What this task involves » The answer must consist of every line in the data that contains "pomarańczowy".

Provided data »
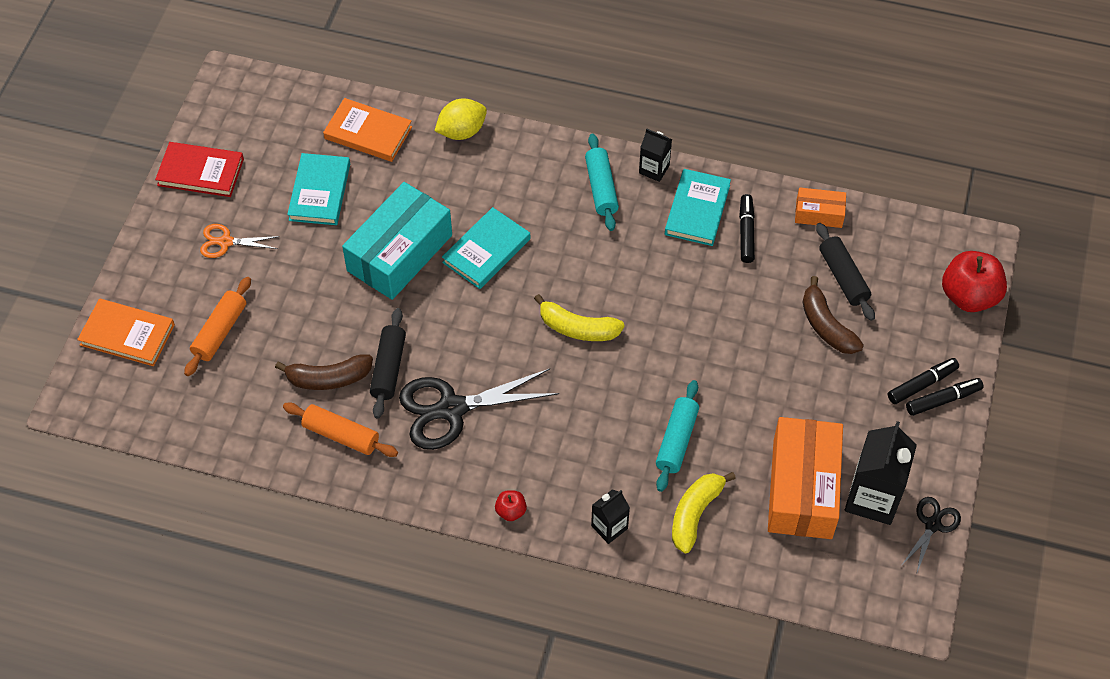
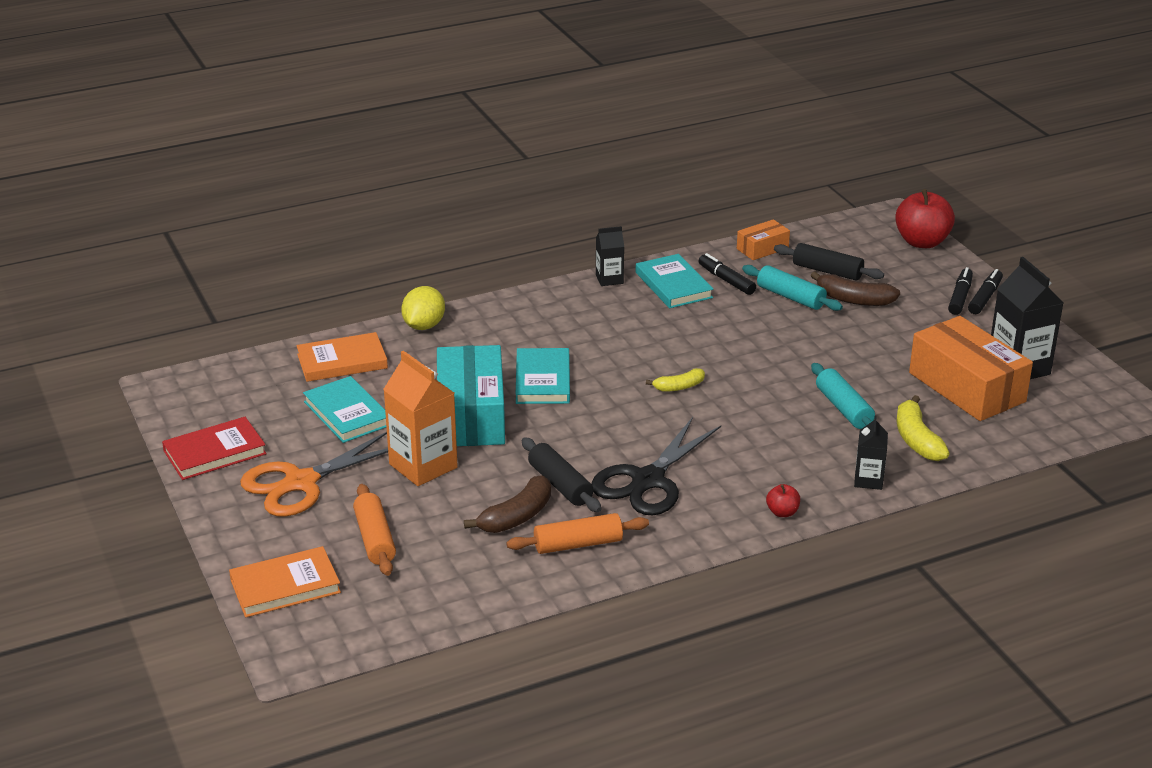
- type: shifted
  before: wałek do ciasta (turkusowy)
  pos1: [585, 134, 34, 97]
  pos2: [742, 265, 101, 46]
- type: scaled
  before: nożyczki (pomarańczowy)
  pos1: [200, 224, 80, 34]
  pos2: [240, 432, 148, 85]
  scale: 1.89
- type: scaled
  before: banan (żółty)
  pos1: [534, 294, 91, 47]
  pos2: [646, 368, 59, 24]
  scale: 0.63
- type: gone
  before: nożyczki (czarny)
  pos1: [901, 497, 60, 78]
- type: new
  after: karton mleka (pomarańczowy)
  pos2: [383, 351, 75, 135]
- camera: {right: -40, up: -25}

Response to the exercise »
  before: nożyczki (pomarańczowy)
  after: karton mleka (pomarańczowy)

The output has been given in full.